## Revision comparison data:
#####
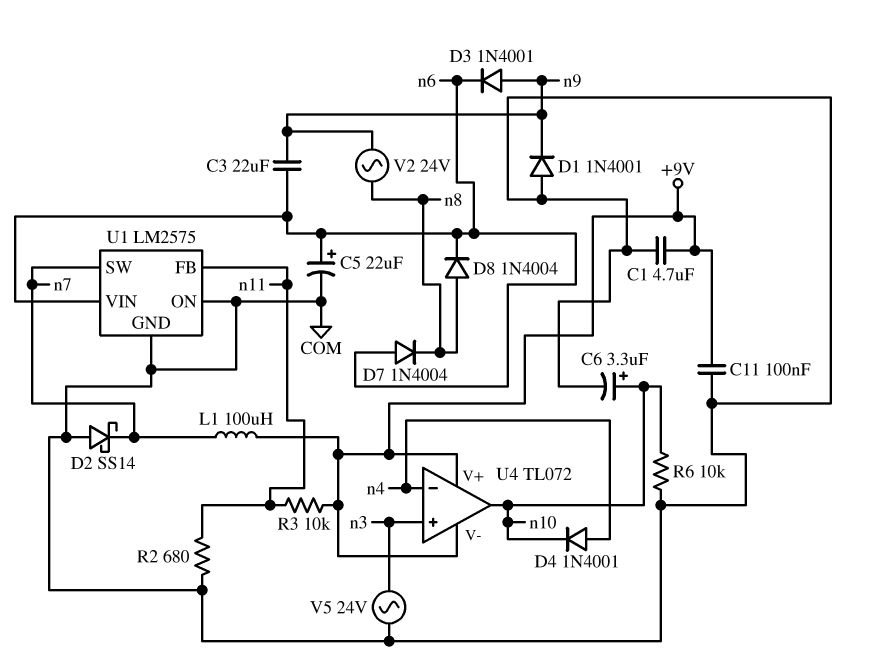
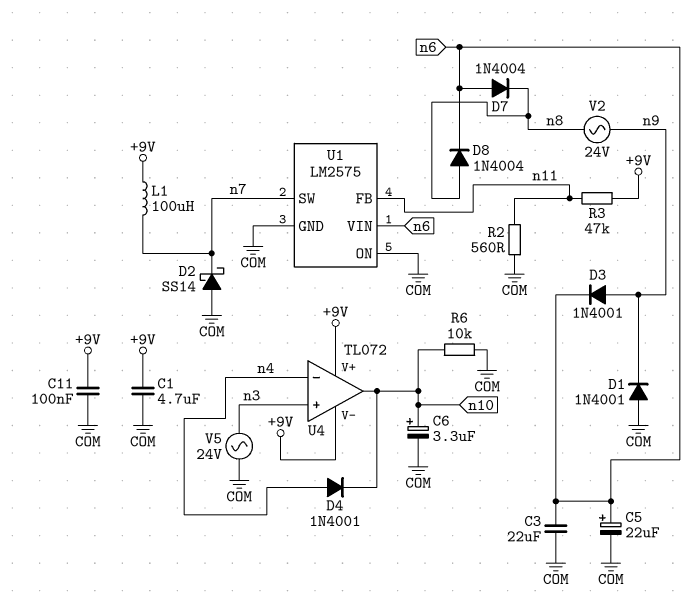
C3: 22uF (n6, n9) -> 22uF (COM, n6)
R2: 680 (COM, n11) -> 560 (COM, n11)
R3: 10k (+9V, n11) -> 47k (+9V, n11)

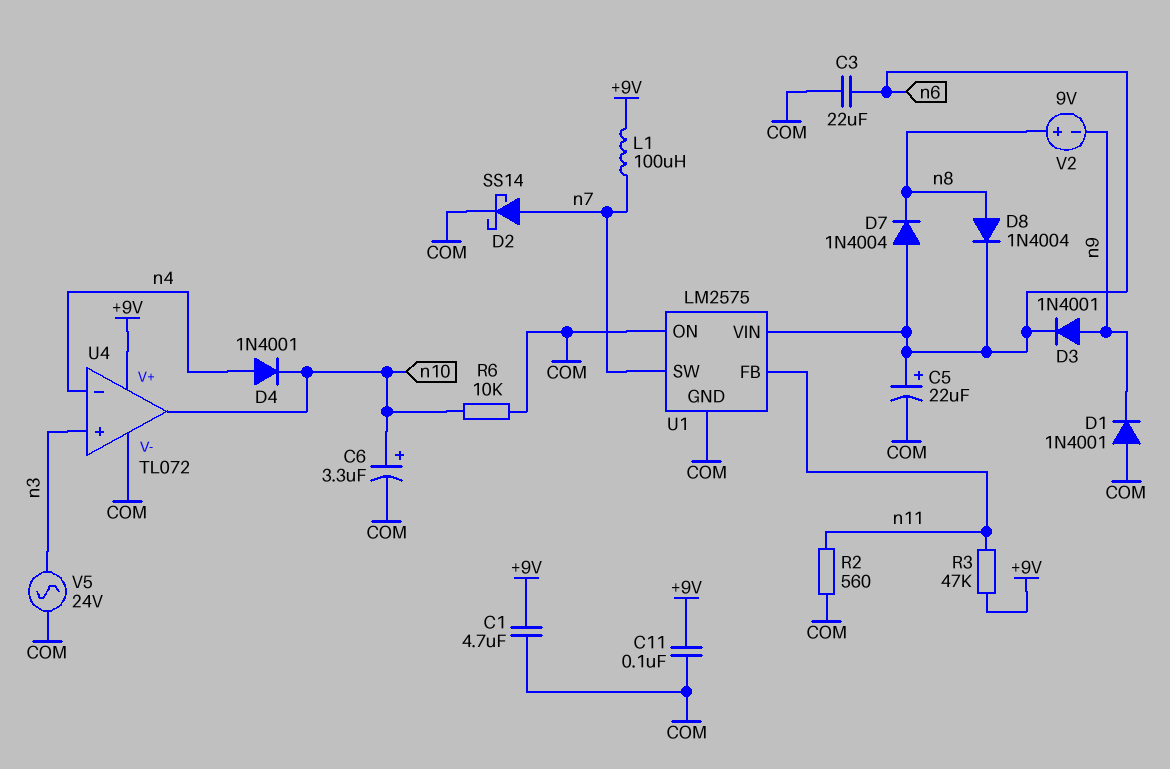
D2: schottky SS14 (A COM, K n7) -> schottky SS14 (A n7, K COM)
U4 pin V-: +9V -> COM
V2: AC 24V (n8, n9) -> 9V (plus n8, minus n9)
#####
## Required action:
Send back exactly the lines from the line with "D2: schottky SS14" through the end of the records.

## Solved exercise:
D2: schottky SS14 (A COM, K n7) -> schottky SS14 (A n7, K COM)
U4 pin V-: +9V -> COM
V2: AC 24V (n8, n9) -> 9V (plus n8, minus n9)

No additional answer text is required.